◆ Records for this exercise ◆
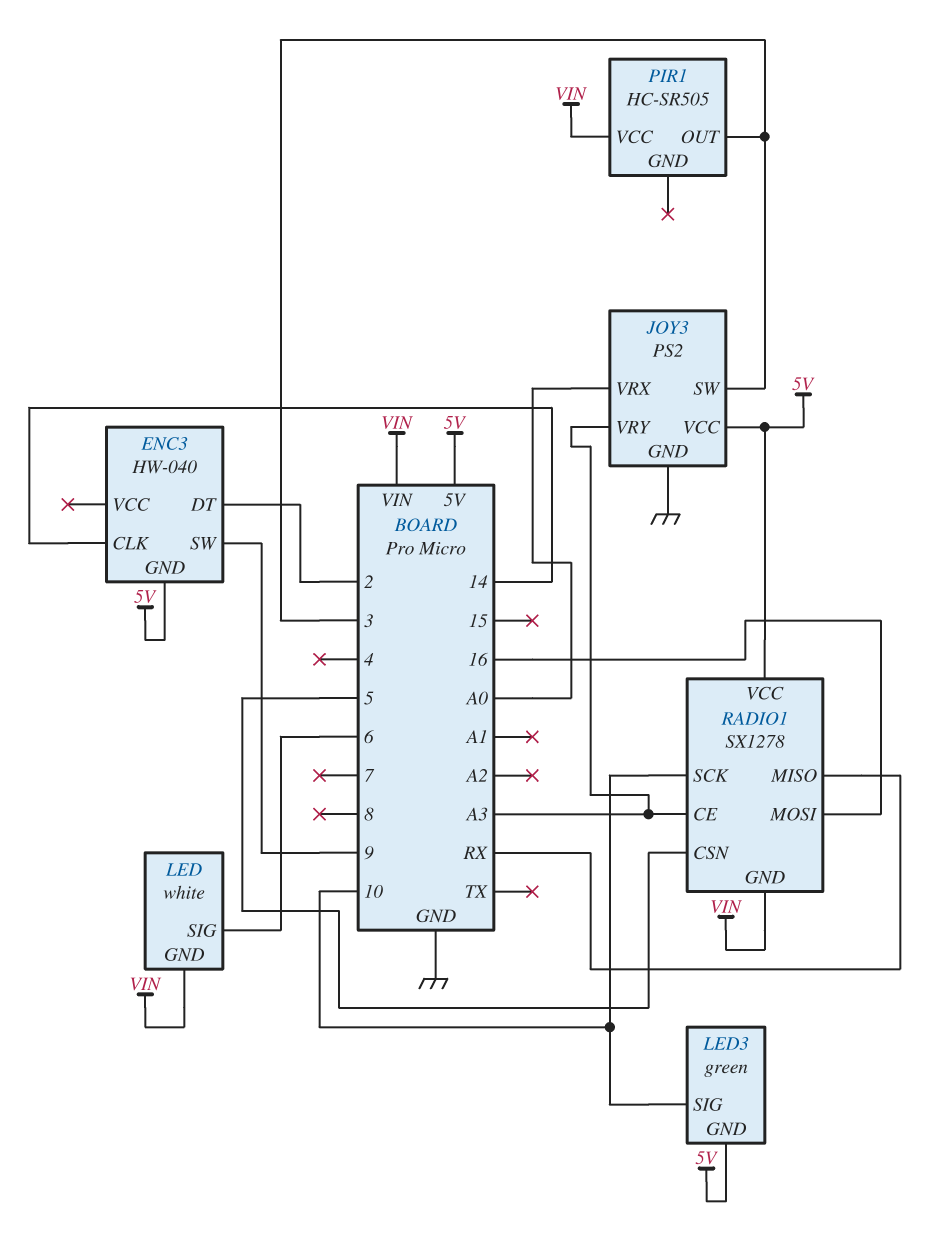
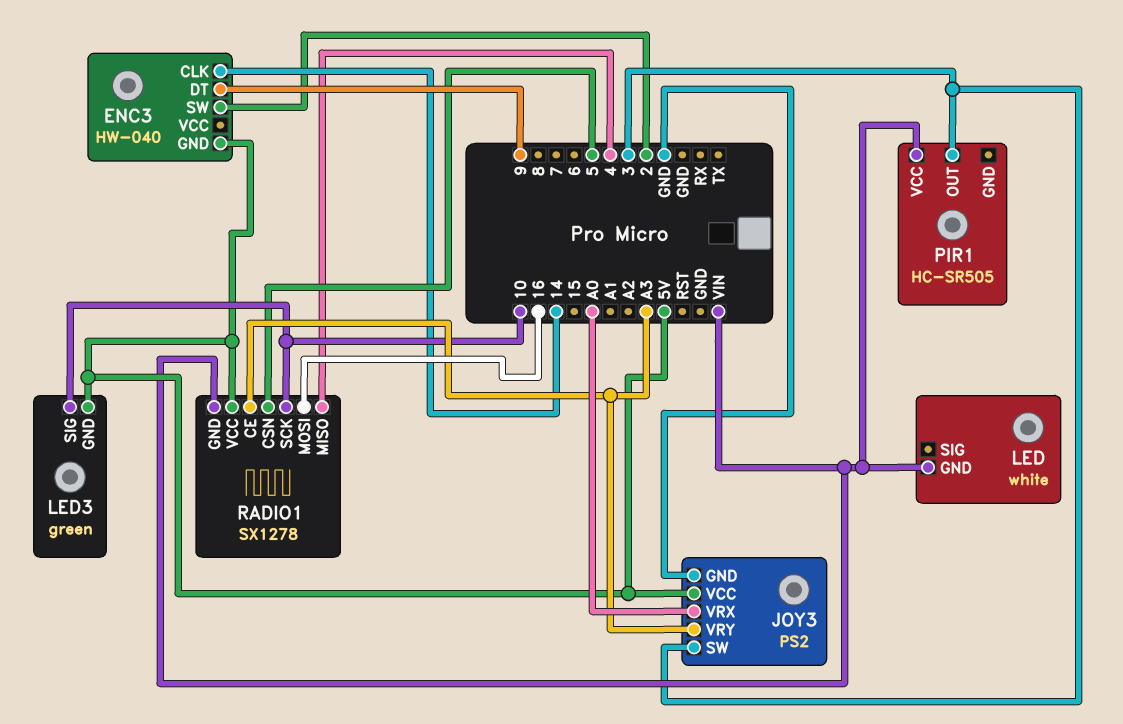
ENC3 pin DT: 2 -> 9
ENC3 pin SW: 9 -> 2
LED pin SIG: 6 -> none
RADIO1 pin MISO: RX -> 4

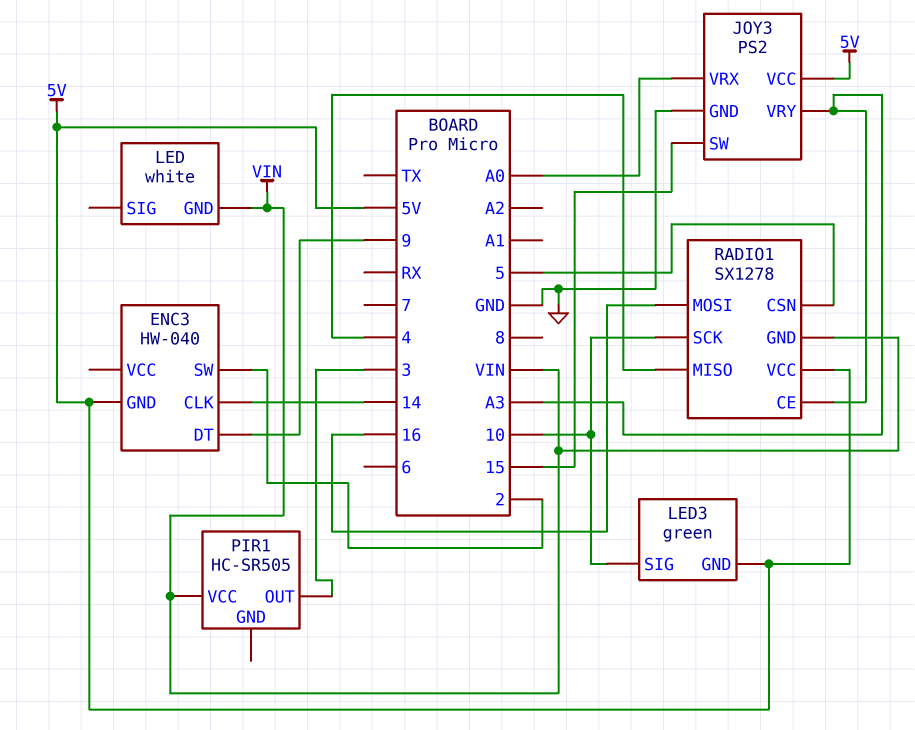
JOY3 pin SW: 3 -> 15

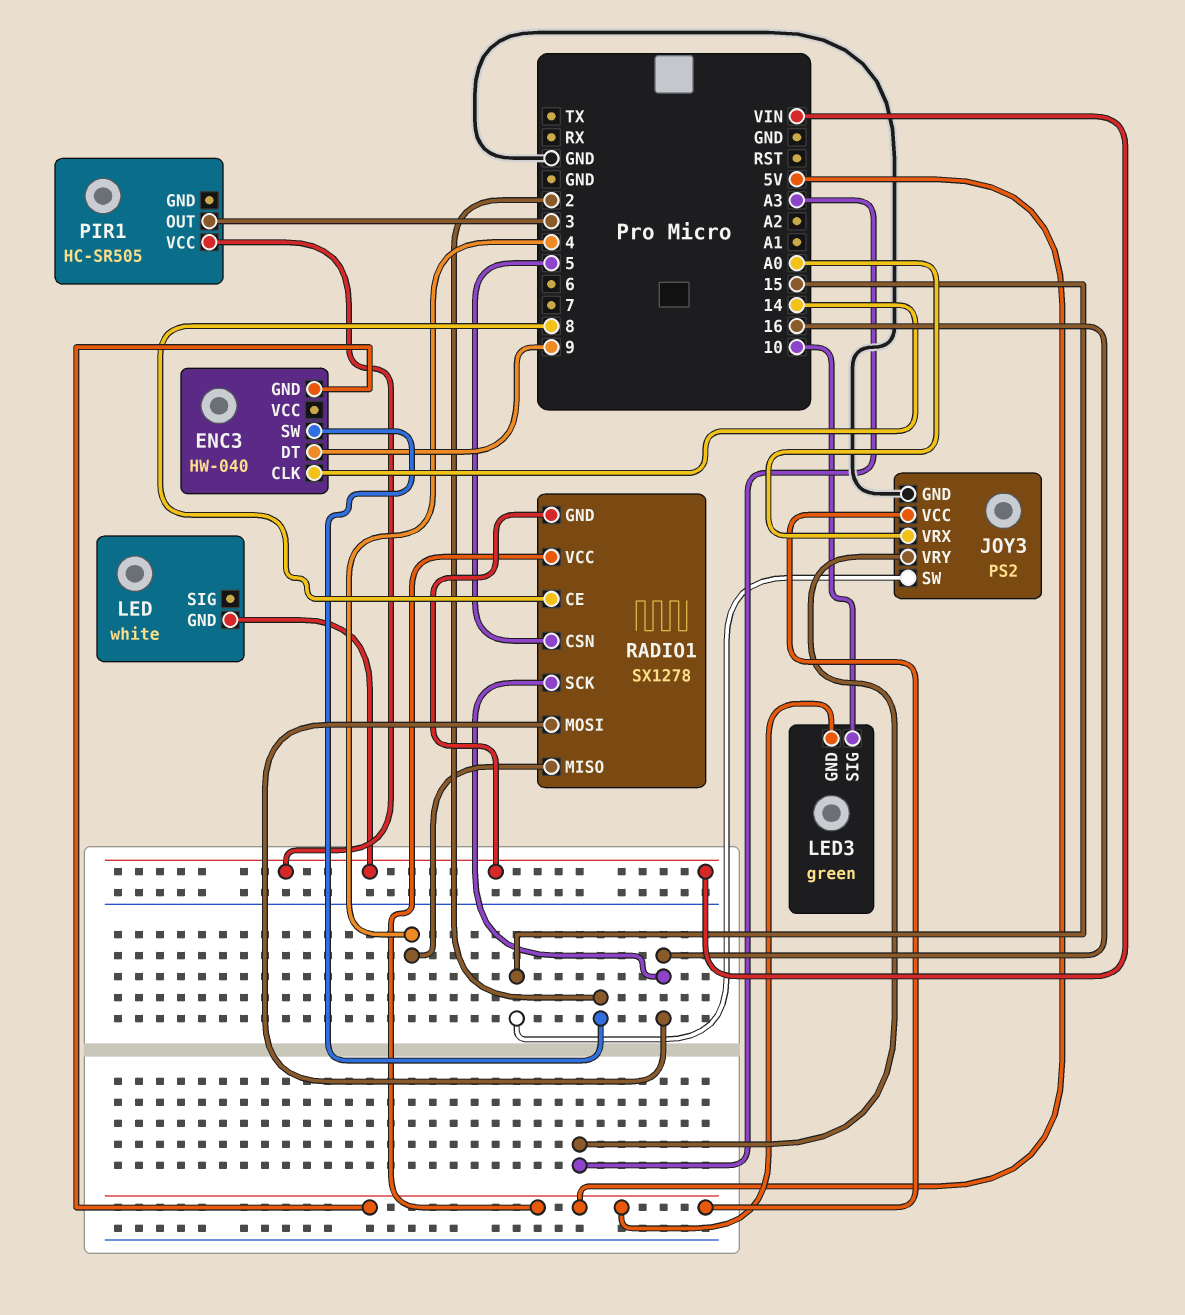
RADIO1 pin CE: A3 -> 8
RADIO1 pin SCK: 10 -> 16

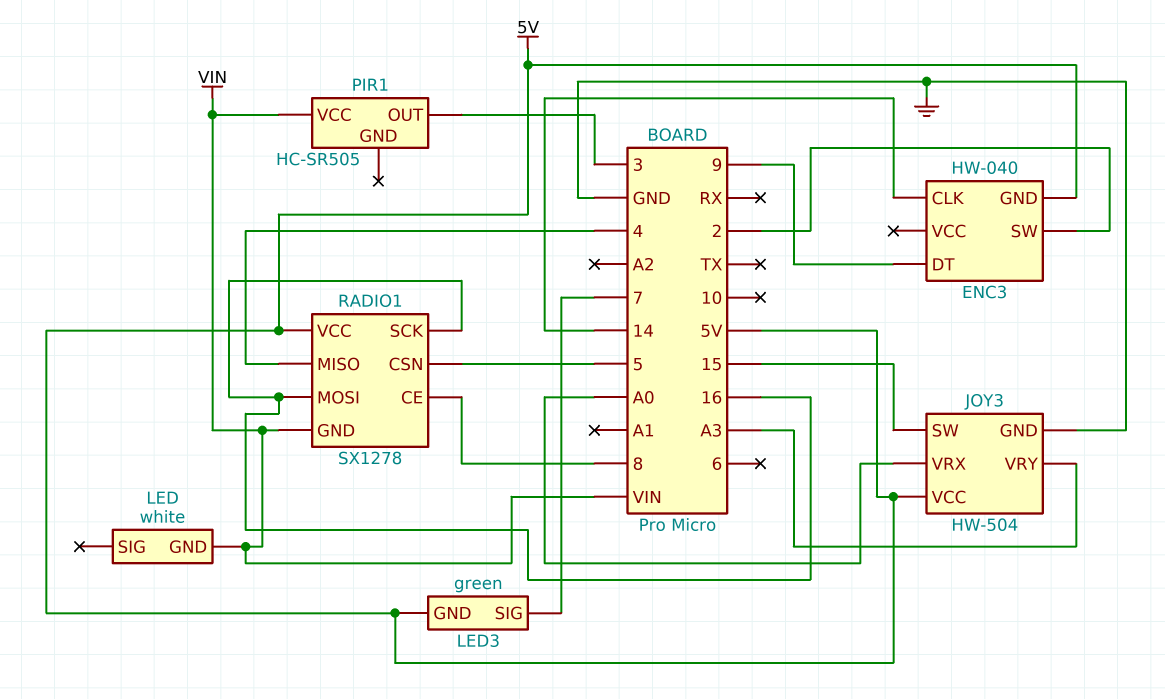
JOY3: PS2 -> HW-504
LED3 pin SIG: 10 -> 7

◆ What is being asked ◆
What are the lines from the one containing "RADIO1 pin SCK: 10 -> 16" through the end of the records? Write them out exactly, leaving out the pictures.

◆ Result of the exercise ◆
RADIO1 pin SCK: 10 -> 16

JOY3: PS2 -> HW-504
LED3 pin SIG: 10 -> 7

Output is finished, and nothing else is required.